▶ **WHAT YOU WILL DO**
Give back the data exactly, with no images.

▶ **DATA TO EXAMINE**
____

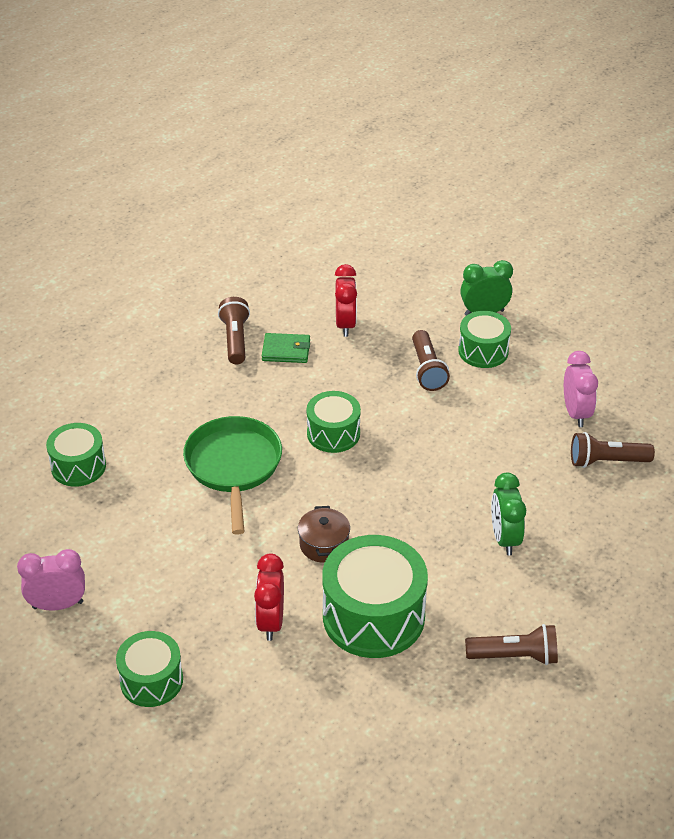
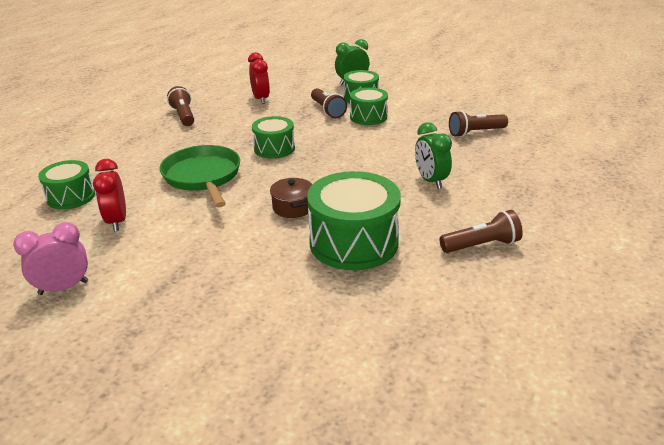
camera: 15 degrees left, 10 degrees down
(151, 680) = (168, 326): green drum -> green drum (368, 117)
(271, 621) = (267, 262): red clock -> red clock (117, 221)
(286, 350) = (223, 115): green wallet -> none
(576, 413) = (439, 115): pink clock -> none

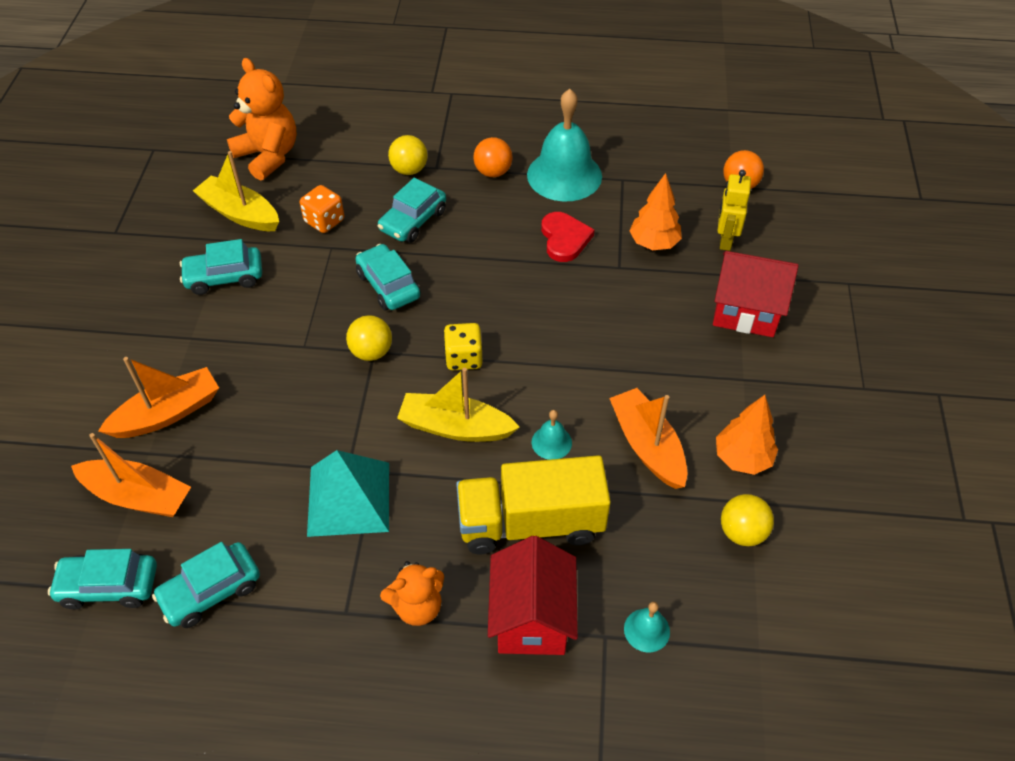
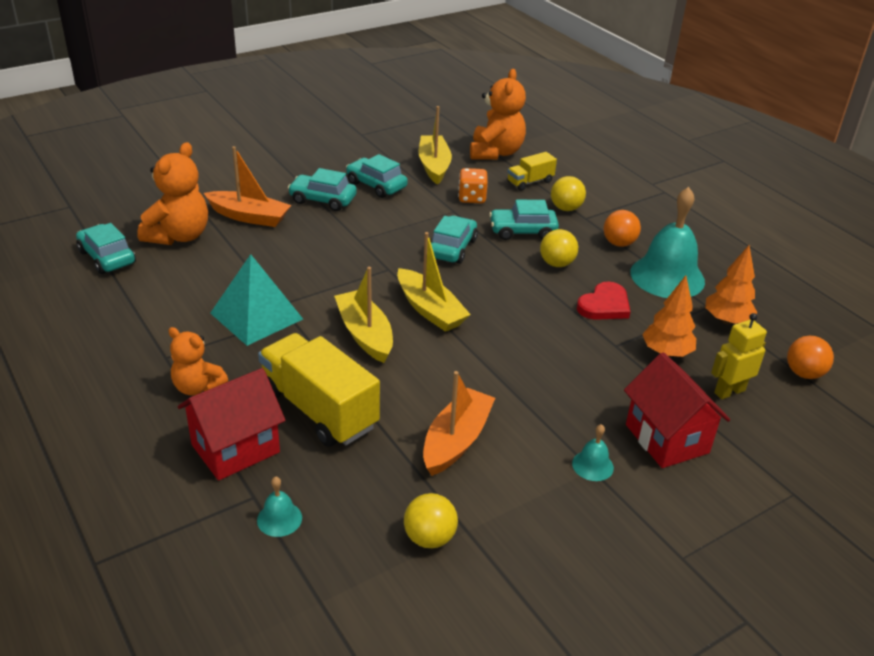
camera: 50 degrees right, 15 degrees down
(138, 496) = (179, 236): orange boat -> orange teddy bear
(211, 591) = (135, 295): turquoise car -> turquoise car (322, 200)
(343, 165) = (530, 182): none -> yellow truck
(371, 352) = (386, 268): yellow ball -> yellow ball (556, 264)
(463, 358) = (430, 310): yellow dice -> yellow boat
(551, 442) = (403, 387): turquoise bell -> turquoise bell (592, 465)
(742, 458) = (506, 505): orange tree -> orange tree (726, 320)

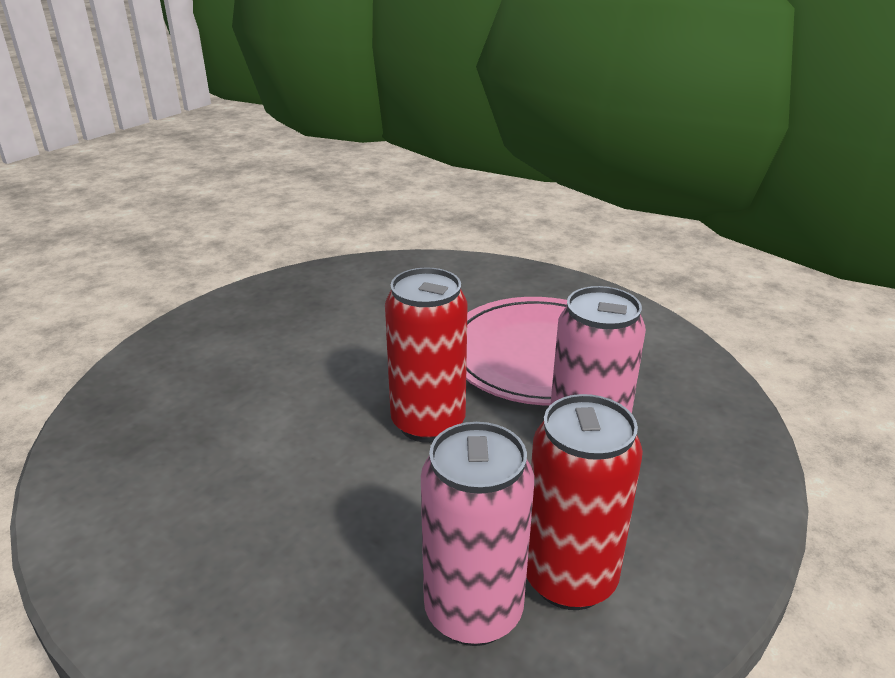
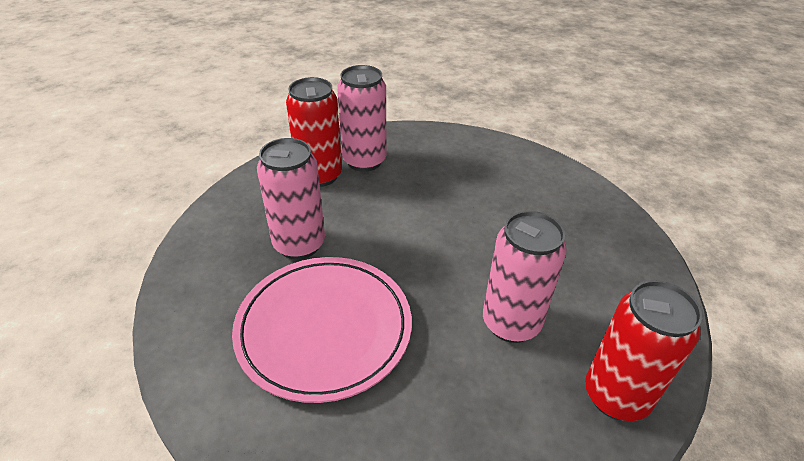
camera: 170 degrees right, 10 degrees up
(339, 344) = (511, 323): none -> pink can
(428, 423) = (408, 251): red can -> red can (616, 396)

____

▶ **OUTPUT**
camera: 15 degrees left, 10 degrees down
(151, 680) = (168, 326): green drum -> green drum (368, 117)
(271, 621) = (267, 262): red clock -> red clock (117, 221)
(286, 350) = (223, 115): green wallet -> none
(576, 413) = (439, 115): pink clock -> none

camera: 50 degrees right, 15 degrees down
(138, 496) = (179, 236): orange boat -> orange teddy bear
(211, 591) = (135, 295): turquoise car -> turquoise car (322, 200)
(343, 165) = (530, 182): none -> yellow truck
(371, 352) = (386, 268): yellow ball -> yellow ball (556, 264)
(463, 358) = (430, 310): yellow dice -> yellow boat
(551, 442) = (403, 387): turquoise bell -> turquoise bell (592, 465)
(742, 458) = (506, 505): orange tree -> orange tree (726, 320)

camera: 170 degrees right, 10 degrees up
(339, 344) = (511, 323): none -> pink can
(428, 423) = (408, 251): red can -> red can (616, 396)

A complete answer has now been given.